## Work to be completed
Lines that contain "mouse" are to be copied from the material, every one of them.
= Beginning of Section =
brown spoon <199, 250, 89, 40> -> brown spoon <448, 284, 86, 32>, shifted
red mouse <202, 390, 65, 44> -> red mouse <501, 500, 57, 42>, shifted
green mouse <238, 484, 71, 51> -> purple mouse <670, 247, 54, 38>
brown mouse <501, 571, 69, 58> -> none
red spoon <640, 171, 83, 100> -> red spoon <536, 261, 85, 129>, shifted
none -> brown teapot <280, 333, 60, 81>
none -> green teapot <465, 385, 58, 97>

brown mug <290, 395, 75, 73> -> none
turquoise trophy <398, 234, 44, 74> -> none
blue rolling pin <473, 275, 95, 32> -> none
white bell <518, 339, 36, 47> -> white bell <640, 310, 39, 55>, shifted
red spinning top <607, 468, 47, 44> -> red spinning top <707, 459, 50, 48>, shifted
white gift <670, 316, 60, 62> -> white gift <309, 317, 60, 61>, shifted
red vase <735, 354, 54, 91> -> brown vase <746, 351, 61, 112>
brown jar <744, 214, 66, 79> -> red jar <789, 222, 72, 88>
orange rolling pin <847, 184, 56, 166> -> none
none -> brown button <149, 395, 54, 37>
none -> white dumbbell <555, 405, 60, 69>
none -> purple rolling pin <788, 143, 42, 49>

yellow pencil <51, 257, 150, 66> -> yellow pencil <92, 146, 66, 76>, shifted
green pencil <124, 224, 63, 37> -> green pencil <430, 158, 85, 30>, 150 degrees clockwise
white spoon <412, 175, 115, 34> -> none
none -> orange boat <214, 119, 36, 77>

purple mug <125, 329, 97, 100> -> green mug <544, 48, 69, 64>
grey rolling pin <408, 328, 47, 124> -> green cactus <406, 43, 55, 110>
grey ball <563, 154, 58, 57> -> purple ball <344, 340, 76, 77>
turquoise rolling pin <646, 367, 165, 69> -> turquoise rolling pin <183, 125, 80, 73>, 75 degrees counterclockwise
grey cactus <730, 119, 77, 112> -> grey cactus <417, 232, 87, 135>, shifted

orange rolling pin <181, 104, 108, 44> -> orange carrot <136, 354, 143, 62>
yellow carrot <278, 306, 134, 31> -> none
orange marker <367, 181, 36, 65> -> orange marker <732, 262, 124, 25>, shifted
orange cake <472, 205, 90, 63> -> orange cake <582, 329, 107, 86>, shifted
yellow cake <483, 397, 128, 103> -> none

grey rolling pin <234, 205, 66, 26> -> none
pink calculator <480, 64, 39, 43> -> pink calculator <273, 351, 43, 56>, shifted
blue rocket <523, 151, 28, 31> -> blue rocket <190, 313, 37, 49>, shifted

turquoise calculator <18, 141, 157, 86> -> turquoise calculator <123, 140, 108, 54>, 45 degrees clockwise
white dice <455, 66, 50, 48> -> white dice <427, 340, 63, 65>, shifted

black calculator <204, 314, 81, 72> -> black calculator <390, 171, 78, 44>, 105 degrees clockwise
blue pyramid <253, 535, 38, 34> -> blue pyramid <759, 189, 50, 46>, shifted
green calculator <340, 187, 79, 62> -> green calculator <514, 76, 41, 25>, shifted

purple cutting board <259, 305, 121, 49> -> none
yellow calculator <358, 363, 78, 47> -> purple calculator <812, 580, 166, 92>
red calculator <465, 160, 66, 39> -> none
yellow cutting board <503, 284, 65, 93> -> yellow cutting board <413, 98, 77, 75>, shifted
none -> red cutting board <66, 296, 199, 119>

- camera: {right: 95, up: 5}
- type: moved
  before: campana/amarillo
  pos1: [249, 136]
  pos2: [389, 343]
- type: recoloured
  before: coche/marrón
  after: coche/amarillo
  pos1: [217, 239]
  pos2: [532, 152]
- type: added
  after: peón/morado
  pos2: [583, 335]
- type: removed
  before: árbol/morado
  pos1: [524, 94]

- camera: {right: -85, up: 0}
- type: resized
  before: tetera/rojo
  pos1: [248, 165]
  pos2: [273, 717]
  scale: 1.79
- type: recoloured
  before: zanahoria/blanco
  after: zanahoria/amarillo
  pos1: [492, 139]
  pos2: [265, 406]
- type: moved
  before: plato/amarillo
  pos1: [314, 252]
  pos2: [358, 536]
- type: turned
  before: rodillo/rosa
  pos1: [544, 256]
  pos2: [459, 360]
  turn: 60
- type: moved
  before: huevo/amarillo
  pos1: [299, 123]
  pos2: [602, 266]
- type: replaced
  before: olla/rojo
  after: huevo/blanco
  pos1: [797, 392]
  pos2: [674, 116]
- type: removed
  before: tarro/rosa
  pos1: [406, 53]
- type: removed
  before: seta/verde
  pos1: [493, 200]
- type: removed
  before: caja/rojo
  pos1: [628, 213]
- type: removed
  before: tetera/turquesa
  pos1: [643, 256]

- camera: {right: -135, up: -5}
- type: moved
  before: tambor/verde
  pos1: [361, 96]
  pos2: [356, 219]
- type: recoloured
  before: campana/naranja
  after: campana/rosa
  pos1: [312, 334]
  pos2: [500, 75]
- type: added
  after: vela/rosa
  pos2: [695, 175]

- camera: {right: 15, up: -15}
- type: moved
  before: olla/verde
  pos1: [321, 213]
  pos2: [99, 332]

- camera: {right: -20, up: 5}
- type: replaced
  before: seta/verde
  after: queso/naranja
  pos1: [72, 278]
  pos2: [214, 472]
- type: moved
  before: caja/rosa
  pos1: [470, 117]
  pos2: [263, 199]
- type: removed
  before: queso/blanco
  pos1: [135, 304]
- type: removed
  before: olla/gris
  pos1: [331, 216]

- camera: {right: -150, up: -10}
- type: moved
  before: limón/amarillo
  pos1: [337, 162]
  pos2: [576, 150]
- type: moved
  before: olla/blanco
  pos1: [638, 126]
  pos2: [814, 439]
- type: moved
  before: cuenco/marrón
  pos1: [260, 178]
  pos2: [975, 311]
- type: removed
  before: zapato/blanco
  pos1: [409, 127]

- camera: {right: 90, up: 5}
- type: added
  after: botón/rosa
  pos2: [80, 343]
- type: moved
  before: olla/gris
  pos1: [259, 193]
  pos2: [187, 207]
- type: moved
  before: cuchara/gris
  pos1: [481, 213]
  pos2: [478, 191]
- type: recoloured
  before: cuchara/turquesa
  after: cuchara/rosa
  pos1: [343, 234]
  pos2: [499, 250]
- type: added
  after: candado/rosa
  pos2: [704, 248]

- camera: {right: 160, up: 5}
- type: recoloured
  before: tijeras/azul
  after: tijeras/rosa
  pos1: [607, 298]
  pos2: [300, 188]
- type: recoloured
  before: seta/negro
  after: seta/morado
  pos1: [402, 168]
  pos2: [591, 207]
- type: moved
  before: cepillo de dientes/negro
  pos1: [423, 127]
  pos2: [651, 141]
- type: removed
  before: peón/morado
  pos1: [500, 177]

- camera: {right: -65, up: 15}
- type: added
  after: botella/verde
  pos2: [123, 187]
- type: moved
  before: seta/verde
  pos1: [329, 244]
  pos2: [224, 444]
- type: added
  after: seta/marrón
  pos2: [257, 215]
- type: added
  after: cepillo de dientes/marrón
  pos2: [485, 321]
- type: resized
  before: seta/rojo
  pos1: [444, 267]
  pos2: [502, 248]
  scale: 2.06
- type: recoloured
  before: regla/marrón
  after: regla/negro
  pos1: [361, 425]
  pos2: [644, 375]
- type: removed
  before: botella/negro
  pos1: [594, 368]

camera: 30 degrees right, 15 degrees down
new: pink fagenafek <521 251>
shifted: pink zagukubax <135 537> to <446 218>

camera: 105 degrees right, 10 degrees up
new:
= End of Section =
## Response to the exercise
red mouse <202, 390, 65, 44> -> red mouse <501, 500, 57, 42>, shifted
green mouse <238, 484, 71, 51> -> purple mouse <670, 247, 54, 38>
brown mouse <501, 571, 69, 58> -> none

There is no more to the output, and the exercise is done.